The lines to copy are those holding the string "blue" in the entries below.

# # #

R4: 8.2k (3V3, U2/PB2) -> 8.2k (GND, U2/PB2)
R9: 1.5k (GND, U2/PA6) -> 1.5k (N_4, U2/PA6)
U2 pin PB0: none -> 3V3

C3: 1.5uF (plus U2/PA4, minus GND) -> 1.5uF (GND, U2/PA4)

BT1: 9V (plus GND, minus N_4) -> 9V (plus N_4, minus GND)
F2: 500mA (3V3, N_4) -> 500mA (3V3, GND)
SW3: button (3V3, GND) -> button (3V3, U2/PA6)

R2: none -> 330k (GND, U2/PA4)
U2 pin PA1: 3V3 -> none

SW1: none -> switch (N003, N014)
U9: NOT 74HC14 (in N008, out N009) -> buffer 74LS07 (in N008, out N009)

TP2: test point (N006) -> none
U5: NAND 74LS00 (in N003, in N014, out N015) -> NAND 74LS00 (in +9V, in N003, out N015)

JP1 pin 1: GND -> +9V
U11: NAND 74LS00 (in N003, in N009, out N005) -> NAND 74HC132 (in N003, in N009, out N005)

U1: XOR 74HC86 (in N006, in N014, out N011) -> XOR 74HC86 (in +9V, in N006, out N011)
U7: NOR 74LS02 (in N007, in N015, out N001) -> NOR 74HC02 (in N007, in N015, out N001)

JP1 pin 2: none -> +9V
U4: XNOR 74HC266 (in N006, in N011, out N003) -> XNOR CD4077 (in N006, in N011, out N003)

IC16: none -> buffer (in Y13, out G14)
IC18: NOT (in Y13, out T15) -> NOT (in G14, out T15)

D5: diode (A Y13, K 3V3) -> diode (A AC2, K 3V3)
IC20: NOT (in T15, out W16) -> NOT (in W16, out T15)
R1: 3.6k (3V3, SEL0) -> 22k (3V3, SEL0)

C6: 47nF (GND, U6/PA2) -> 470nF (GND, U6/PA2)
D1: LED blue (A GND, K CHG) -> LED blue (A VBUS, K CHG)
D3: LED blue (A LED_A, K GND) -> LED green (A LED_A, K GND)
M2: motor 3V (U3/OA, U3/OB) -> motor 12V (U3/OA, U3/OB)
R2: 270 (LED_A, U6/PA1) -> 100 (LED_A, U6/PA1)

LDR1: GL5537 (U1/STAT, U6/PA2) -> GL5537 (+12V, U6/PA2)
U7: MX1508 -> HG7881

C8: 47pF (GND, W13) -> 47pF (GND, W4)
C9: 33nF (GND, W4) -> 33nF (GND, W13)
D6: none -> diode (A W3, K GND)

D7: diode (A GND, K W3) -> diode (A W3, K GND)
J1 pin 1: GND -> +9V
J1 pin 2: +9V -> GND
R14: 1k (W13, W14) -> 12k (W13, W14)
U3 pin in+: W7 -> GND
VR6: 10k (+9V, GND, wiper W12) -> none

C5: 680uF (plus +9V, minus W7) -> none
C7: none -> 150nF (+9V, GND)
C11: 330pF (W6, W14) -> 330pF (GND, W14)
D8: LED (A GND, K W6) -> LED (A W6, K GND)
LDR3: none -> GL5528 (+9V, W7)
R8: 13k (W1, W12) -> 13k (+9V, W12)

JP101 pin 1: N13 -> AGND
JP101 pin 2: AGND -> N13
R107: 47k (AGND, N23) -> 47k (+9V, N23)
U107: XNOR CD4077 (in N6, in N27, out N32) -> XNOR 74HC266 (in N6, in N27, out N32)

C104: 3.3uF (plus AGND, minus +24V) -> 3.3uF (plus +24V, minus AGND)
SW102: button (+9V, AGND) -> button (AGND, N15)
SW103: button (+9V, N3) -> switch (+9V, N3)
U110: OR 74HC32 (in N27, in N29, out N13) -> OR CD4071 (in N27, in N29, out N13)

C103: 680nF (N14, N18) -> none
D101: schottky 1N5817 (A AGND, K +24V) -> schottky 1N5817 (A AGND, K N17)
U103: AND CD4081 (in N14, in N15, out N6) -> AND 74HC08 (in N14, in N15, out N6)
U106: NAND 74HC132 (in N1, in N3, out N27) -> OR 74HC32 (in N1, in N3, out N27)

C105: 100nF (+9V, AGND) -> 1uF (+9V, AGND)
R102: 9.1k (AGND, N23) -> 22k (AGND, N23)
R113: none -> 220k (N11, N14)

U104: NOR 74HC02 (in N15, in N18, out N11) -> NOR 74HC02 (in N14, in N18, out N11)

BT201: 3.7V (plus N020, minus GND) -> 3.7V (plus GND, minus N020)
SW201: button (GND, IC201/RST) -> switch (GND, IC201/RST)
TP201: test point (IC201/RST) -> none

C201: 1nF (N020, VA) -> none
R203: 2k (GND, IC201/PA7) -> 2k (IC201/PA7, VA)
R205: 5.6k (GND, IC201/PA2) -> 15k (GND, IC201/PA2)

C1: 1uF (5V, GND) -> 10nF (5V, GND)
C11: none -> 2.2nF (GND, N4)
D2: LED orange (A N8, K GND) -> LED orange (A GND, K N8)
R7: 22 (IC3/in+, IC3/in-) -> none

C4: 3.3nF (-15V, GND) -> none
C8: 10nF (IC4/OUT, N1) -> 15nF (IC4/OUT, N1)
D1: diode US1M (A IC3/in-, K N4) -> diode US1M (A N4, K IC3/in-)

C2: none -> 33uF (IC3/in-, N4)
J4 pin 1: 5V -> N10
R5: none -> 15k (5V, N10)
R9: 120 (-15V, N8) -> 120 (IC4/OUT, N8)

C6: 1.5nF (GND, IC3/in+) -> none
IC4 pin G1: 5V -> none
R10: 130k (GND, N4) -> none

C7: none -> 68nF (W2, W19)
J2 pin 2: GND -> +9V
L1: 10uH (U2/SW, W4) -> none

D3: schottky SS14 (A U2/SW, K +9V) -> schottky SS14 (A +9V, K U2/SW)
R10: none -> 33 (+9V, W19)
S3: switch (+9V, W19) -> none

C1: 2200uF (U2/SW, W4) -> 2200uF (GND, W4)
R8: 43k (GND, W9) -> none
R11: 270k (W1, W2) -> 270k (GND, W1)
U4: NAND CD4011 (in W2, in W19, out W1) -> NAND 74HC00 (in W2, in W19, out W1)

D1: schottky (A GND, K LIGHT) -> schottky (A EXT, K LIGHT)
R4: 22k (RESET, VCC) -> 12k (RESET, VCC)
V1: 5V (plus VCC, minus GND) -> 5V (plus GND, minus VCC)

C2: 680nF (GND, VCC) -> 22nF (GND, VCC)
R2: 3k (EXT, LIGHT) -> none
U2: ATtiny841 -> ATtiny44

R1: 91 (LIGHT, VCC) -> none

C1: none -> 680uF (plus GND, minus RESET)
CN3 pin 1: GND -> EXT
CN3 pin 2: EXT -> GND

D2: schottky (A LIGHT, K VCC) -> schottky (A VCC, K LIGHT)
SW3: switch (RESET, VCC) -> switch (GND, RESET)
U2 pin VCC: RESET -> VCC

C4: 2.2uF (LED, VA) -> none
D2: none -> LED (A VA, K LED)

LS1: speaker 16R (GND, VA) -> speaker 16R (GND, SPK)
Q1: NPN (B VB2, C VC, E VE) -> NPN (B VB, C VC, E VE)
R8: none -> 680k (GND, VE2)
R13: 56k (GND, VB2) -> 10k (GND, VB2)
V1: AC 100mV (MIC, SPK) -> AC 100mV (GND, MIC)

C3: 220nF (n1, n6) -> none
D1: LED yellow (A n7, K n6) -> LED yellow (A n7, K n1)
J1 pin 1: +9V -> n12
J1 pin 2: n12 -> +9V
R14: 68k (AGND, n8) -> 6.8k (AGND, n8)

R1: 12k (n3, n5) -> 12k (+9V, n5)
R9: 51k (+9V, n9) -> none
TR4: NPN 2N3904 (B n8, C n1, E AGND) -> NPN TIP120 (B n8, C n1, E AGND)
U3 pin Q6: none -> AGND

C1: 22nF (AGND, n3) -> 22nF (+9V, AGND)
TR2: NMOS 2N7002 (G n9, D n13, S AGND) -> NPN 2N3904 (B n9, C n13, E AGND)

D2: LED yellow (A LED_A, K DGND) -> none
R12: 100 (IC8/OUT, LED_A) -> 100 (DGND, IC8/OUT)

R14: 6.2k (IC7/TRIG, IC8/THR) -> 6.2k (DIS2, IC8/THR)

# # #

● WRITTEN SOLUTION
D1: LED blue (A GND, K CHG) -> LED blue (A VBUS, K CHG)
D3: LED blue (A LED_A, K GND) -> LED green (A LED_A, K GND)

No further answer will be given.